[[ Source data open ]]

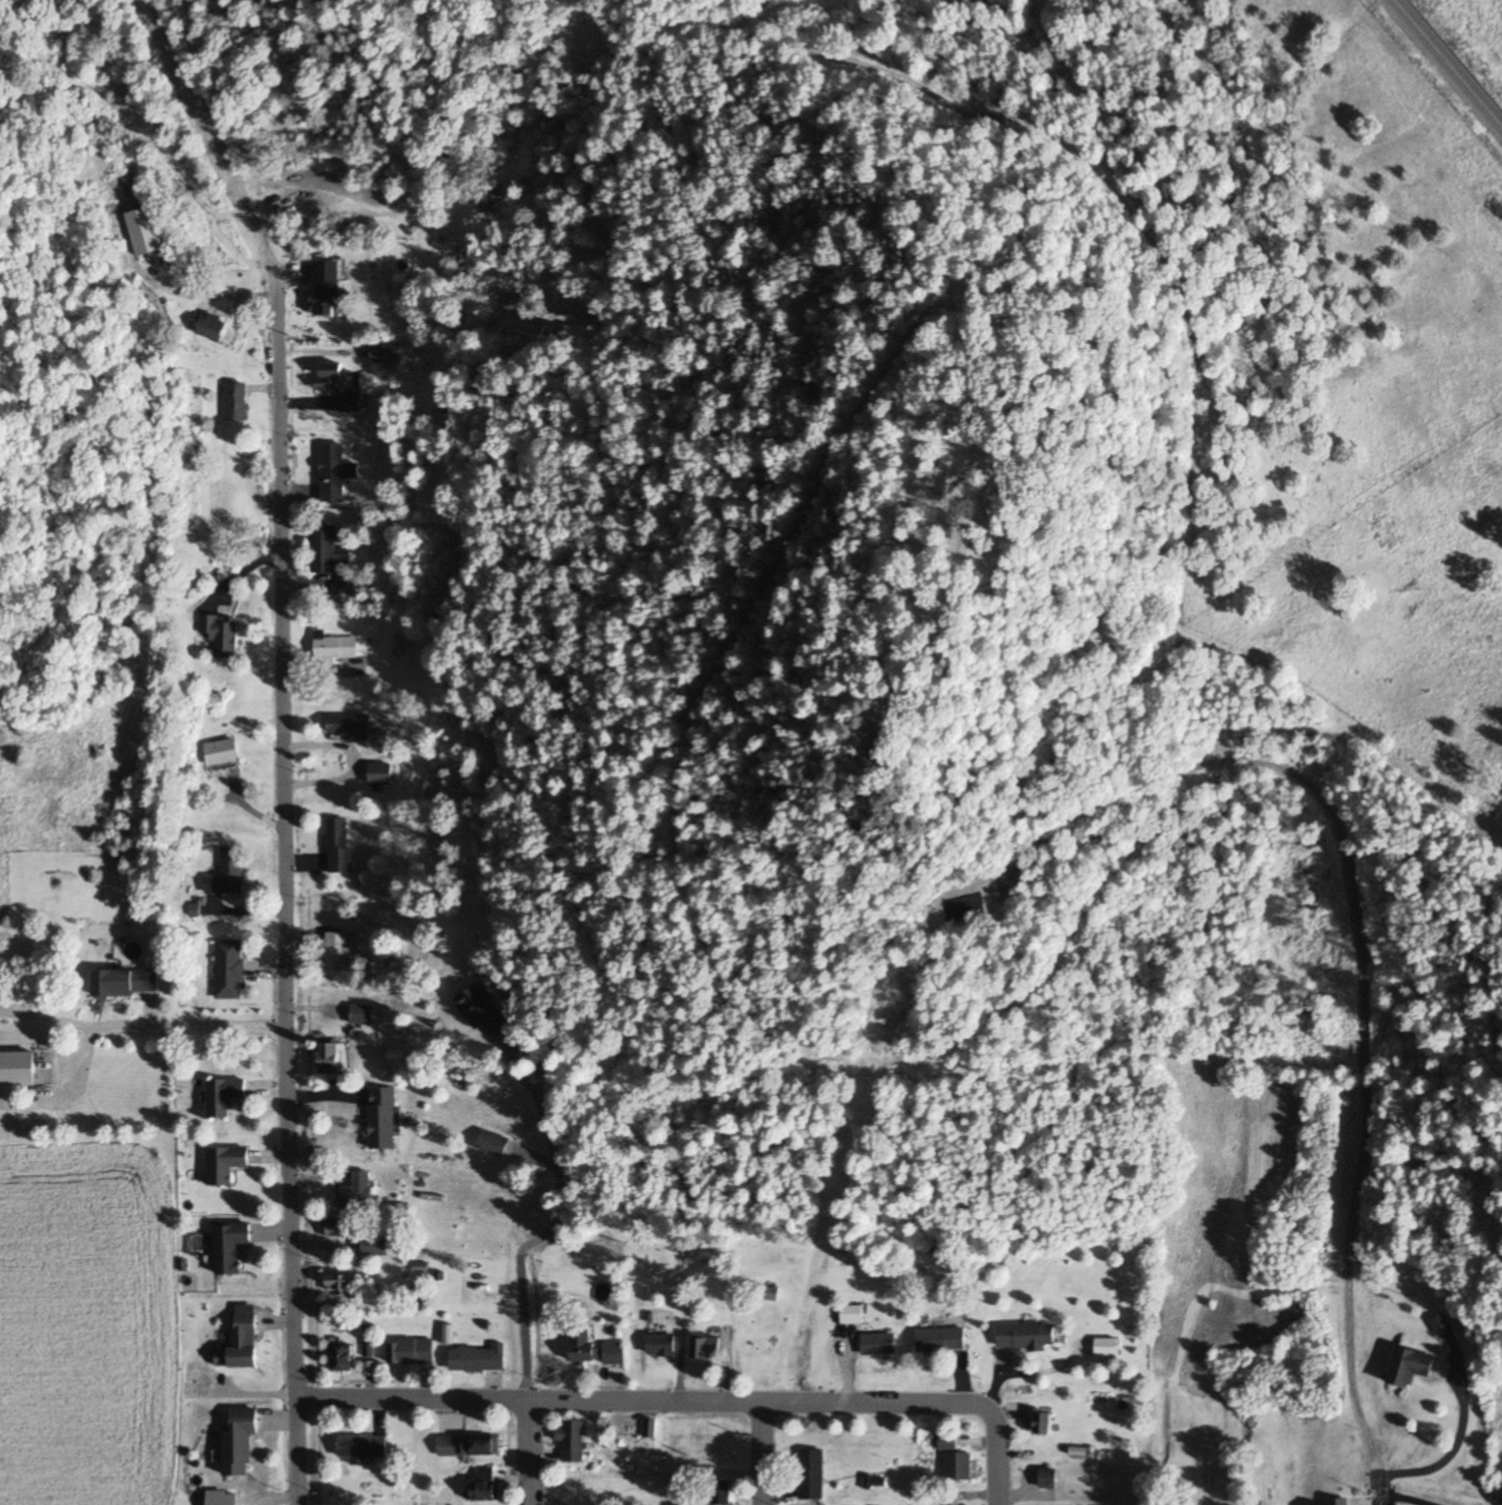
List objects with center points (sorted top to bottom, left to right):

[[ Source data closed ]]
[[ Source data open ]]

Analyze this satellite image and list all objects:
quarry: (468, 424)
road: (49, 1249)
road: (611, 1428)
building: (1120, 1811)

[[ Source data closed ]]
[[ Source data open ]]

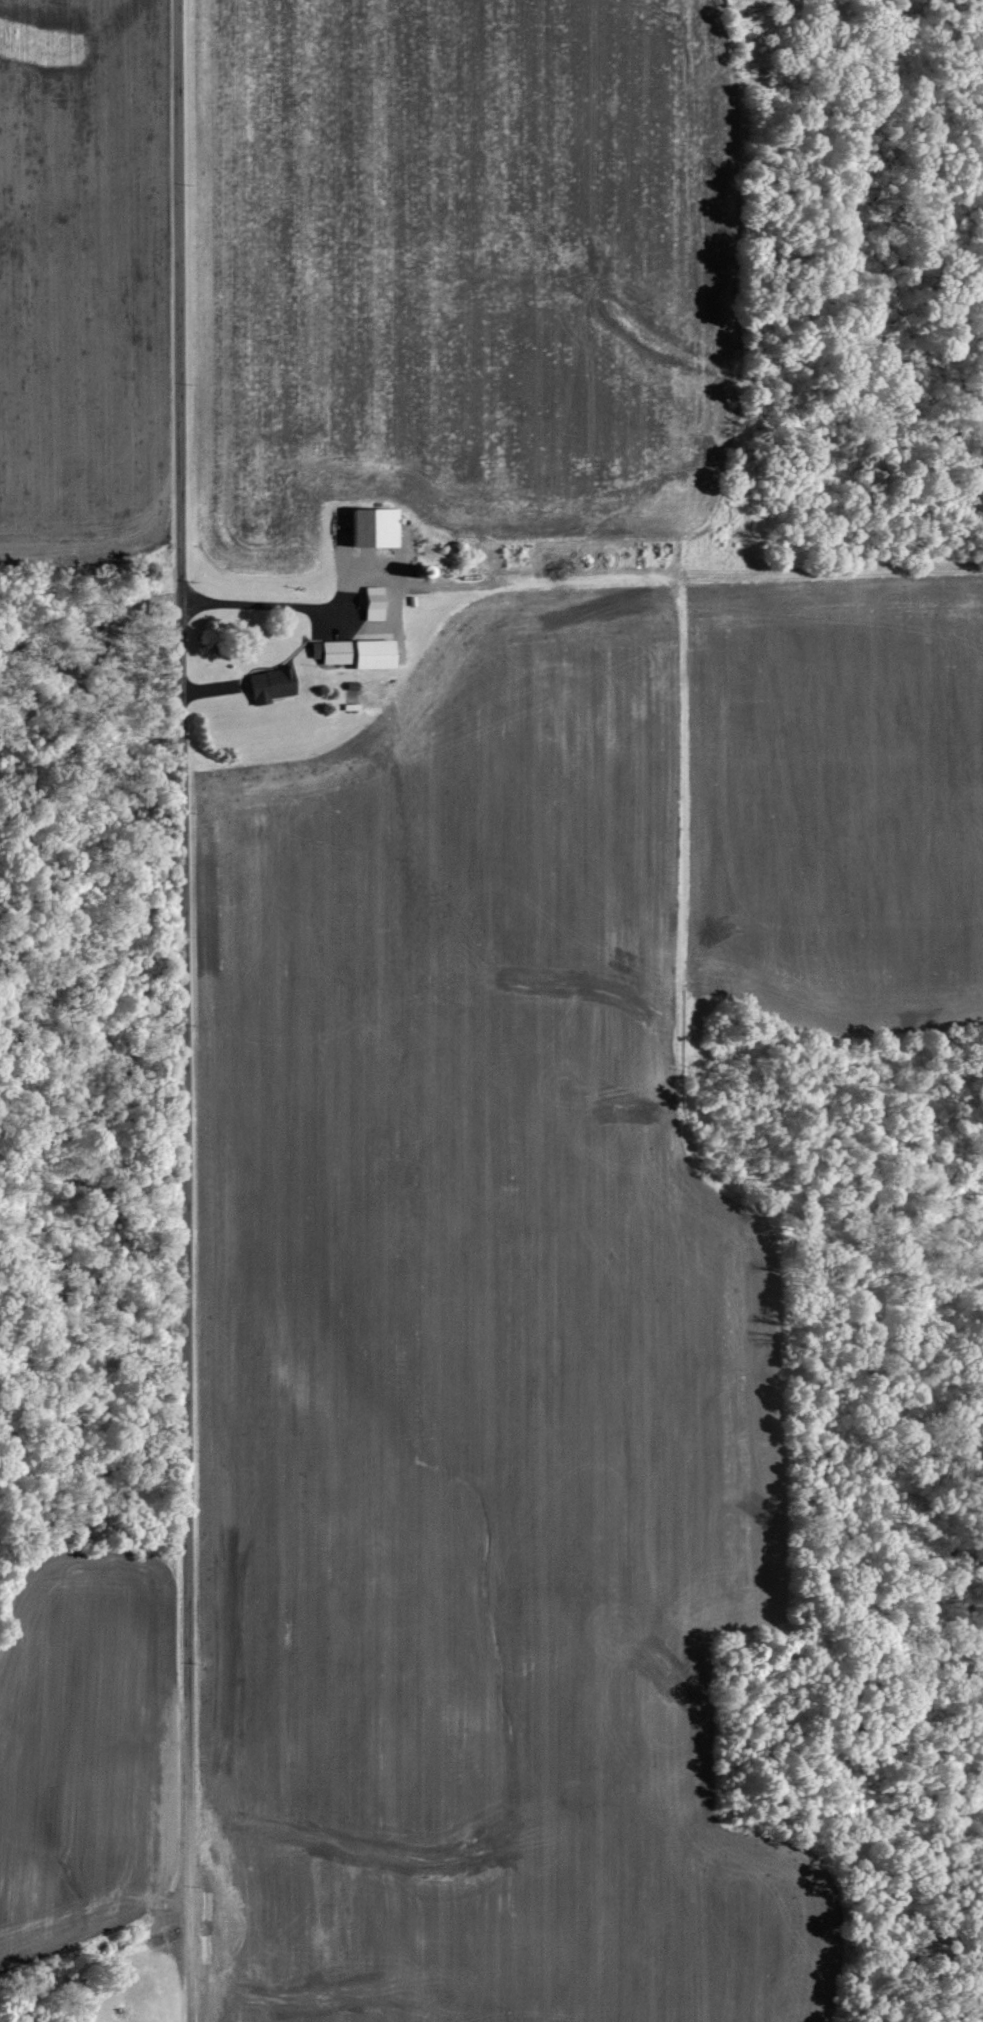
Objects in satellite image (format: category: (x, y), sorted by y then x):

[[ Source data closed ]]

Task instructions: Whenever a line above has the word "sorted" in it, copy that line.

Result for this exercise:
List objects with center points (sorted top to bottom, left to right):
Objects in satellite image (format: category: (x, y), sorted by y then x):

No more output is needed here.